PROMPT: Restate every line below word for word, but drop each picture.

Entries taken from a collection
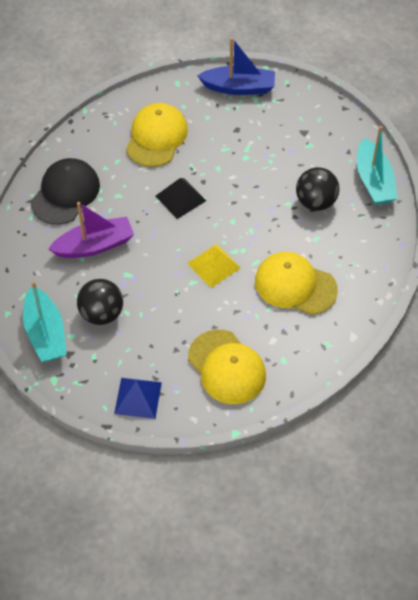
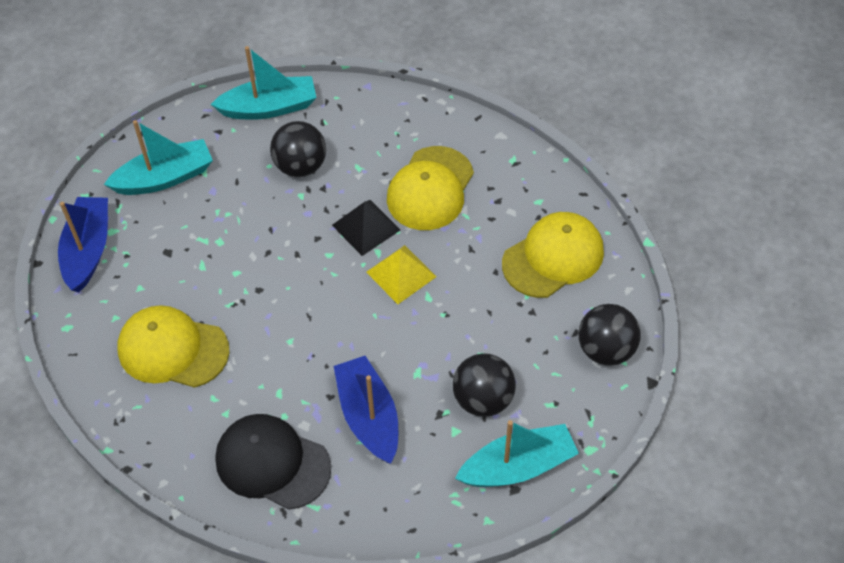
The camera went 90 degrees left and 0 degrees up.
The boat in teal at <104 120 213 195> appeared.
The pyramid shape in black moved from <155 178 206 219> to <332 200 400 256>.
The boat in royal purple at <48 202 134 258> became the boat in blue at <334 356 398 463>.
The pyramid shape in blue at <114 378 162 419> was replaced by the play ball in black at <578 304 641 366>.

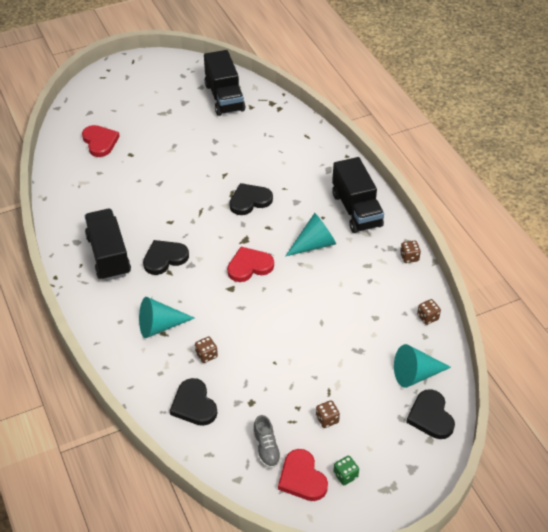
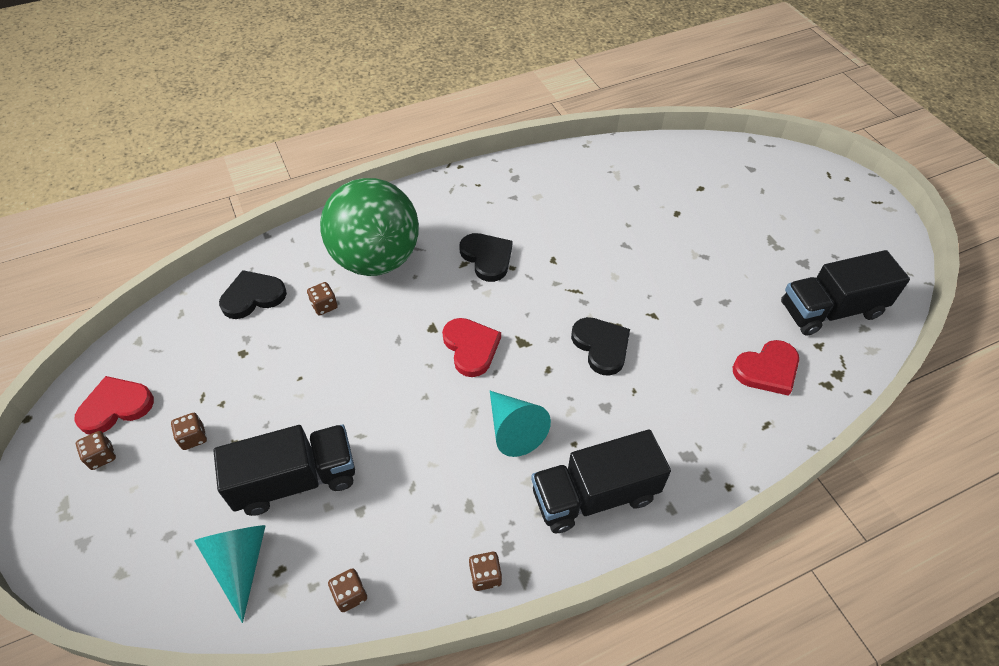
The camera went 90 degrees right and 5 degrees up.
The dice in leaf-green at <333 456 359 485> became the dice in dark brown at <76 431 116 470>.
The truck in black moved from <85 209 131 281> to <214 424 355 516>.
The cone in teal at <139 297 195 338> was replaced by the play ball in leaf-green at <320 178 419 276>.
The love heart in scarlet moved from <82 125 120 157> to <733 340 799 396>.
The sneaker in grey at <253 415 282 468> disappeared.
The love heart in black at <406 389 455 439> disappeared.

THE ANSWER:
The camera went 90 degrees left and 0 degrees up.
The boat in teal at <104 120 213 195> appeared.
The pyramid shape in black moved from <155 178 206 219> to <332 200 400 256>.
The boat in royal purple at <48 202 134 258> became the boat in blue at <334 356 398 463>.
The pyramid shape in blue at <114 378 162 419> was replaced by the play ball in black at <578 304 641 366>.

The camera went 90 degrees right and 5 degrees up.
The dice in leaf-green at <333 456 359 485> became the dice in dark brown at <76 431 116 470>.
The truck in black moved from <85 209 131 281> to <214 424 355 516>.
The cone in teal at <139 297 195 338> was replaced by the play ball in leaf-green at <320 178 419 276>.
The love heart in scarlet moved from <82 125 120 157> to <733 340 799 396>.
The sneaker in grey at <253 415 282 468> disappeared.
The love heart in black at <406 389 455 439> disappeared.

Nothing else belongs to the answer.